Collected data entries:

◇ ◇ ◇ ◇ ◇ ◇ ◇

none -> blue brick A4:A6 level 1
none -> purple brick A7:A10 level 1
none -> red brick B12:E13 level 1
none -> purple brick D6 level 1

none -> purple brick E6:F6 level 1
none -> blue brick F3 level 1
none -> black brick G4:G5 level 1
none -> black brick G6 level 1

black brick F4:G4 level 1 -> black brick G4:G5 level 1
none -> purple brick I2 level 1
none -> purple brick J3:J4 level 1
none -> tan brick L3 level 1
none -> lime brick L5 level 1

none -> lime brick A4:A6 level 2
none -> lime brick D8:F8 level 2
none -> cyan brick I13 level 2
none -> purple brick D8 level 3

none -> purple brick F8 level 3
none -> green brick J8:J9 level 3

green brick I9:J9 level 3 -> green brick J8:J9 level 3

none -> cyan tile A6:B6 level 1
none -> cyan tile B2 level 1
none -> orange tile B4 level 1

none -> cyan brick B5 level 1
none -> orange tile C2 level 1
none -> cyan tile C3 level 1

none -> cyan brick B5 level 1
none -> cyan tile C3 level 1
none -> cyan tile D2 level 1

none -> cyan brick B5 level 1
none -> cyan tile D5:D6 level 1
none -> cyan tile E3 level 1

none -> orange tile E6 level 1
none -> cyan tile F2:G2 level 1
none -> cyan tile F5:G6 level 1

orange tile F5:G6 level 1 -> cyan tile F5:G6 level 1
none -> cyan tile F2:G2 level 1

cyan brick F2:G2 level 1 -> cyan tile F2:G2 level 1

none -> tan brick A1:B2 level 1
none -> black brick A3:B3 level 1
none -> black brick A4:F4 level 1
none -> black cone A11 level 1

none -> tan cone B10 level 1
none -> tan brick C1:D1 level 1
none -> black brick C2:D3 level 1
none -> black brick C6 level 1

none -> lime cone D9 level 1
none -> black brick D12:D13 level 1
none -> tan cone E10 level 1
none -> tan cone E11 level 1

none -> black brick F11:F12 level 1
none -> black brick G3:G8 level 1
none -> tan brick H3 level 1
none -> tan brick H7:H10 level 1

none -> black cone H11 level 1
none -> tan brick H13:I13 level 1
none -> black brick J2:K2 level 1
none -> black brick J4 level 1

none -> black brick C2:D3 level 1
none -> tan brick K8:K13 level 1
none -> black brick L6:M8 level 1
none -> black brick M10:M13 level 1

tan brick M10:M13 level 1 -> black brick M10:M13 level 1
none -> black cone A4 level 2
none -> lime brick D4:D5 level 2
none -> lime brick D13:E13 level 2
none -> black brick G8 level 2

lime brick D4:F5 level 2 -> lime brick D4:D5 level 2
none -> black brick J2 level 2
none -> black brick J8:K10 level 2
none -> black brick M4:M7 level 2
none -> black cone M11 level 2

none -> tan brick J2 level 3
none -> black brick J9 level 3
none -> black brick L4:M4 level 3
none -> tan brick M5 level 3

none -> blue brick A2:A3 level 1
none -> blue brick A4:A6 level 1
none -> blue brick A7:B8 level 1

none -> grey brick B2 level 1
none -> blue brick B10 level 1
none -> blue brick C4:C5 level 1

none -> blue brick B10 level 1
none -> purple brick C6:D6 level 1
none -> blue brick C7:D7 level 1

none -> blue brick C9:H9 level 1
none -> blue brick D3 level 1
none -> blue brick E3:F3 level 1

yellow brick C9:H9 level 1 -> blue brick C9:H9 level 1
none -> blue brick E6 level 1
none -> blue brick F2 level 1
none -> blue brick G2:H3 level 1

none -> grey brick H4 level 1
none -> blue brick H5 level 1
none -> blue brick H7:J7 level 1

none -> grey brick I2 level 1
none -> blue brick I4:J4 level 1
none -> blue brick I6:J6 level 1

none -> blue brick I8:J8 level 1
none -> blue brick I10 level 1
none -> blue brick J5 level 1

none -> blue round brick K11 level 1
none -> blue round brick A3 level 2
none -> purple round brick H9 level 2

◇ ◇ ◇ ◇ ◇ ◇ ◇

- **Action item**: An exact copy of the lines above, from the one containing "none -> black brick G6 level 1" down to the one containing "none -> cyan tile A6:B6 level 1" and including both, is the whole answer; retype it and nothing else.

- **Answer for this exercise**:
none -> black brick G6 level 1

black brick F4:G4 level 1 -> black brick G4:G5 level 1
none -> purple brick I2 level 1
none -> purple brick J3:J4 level 1
none -> tan brick L3 level 1
none -> lime brick L5 level 1

none -> lime brick A4:A6 level 2
none -> lime brick D8:F8 level 2
none -> cyan brick I13 level 2
none -> purple brick D8 level 3

none -> purple brick F8 level 3
none -> green brick J8:J9 level 3

green brick I9:J9 level 3 -> green brick J8:J9 level 3

none -> cyan tile A6:B6 level 1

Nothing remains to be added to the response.